* _DIRECTIVE_: Copy exactly the lines from the one containing "(580, 318) = (491, 367): green" through the last line of the records, both included, and nothing more.

* _SUPPLIED MATERIAL_:

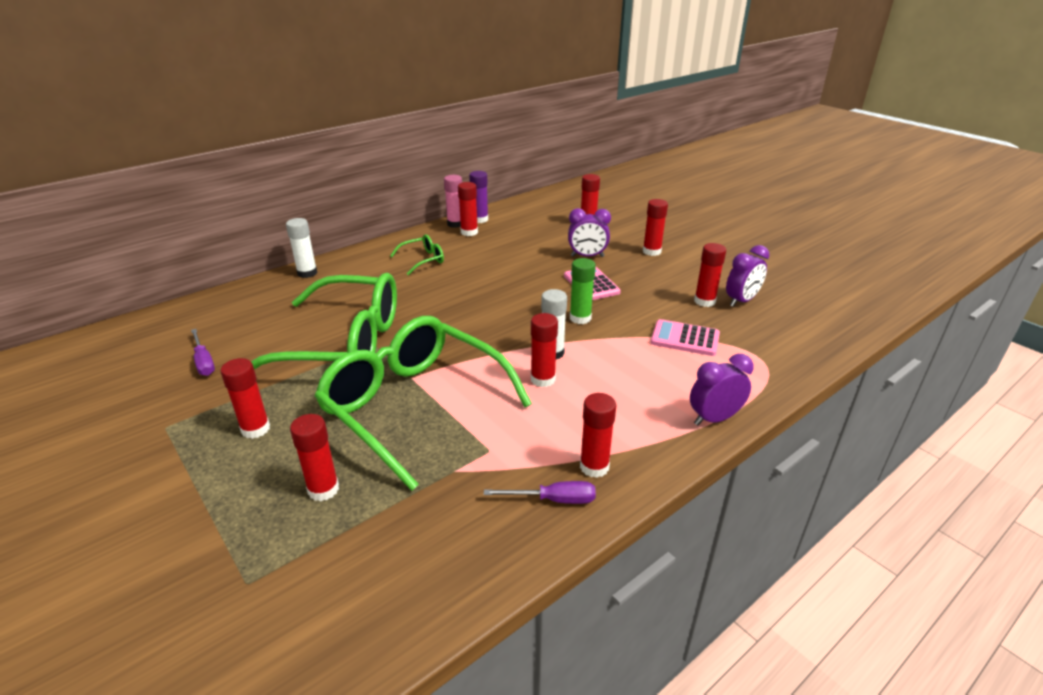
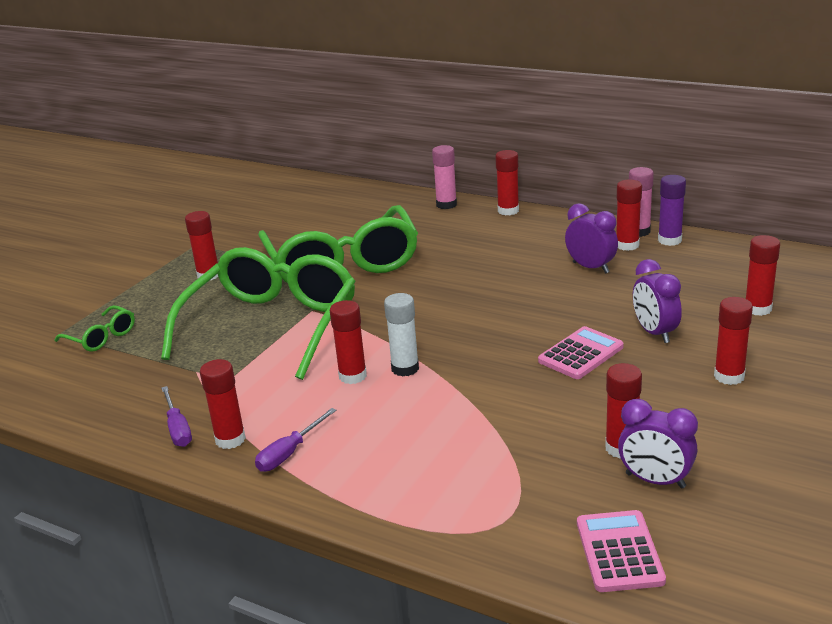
camera: 70 degrees right, 5 degrees down
(204, 362) = (278, 224): purple screwdriver -> purple screwdriver (289, 453)
(307, 273) = (446, 205): white glue stick -> pink glue stick
(323, 489) = (153, 325): red glue stick -> red glue stick (508, 211)
(423, 260) = (530, 244): green glasses -> green glasses (101, 337)
(580, 318) = (491, 367): green glue stick -> none
(685, 338) = (506, 449): pink calculator -> pink calculator (619, 552)
(714, 418) = (347, 500): purple clock -> purple clock (591, 267)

* _ANSWER TO THIS EXERCISE_:
(580, 318) = (491, 367): green glue stick -> none
(685, 338) = (506, 449): pink calculator -> pink calculator (619, 552)
(714, 418) = (347, 500): purple clock -> purple clock (591, 267)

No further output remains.